Look in the data below for the line that contains "R106: none -> 68 (SIG2, SIG20)". Copy that line and the remaining lines exactly.

EXTRACTED ENTRIES below:

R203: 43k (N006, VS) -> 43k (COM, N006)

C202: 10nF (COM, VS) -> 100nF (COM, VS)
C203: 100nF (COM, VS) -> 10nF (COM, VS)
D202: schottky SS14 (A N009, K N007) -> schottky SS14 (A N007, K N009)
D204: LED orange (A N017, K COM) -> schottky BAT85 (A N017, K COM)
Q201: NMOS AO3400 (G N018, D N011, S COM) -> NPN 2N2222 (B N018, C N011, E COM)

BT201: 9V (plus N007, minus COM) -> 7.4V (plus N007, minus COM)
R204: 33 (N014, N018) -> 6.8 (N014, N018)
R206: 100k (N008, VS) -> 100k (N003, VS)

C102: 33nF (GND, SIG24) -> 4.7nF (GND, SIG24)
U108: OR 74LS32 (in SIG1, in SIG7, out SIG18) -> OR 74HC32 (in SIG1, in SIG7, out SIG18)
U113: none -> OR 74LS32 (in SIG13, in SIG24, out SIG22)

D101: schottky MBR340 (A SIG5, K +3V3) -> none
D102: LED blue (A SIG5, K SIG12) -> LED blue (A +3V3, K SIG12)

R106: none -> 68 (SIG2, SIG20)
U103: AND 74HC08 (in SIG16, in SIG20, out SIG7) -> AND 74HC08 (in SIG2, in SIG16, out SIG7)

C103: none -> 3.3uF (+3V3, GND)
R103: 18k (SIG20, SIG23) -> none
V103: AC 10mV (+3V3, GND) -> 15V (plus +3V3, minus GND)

End of EXTRACTED ENTRIES.

• SOLUTION TO THIS PROBLEM
R106: none -> 68 (SIG2, SIG20)
U103: AND 74HC08 (in SIG16, in SIG20, out SIG7) -> AND 74HC08 (in SIG2, in SIG16, out SIG7)

C103: none -> 3.3uF (+3V3, GND)
R103: 18k (SIG20, SIG23) -> none
V103: AC 10mV (+3V3, GND) -> 15V (plus +3V3, minus GND)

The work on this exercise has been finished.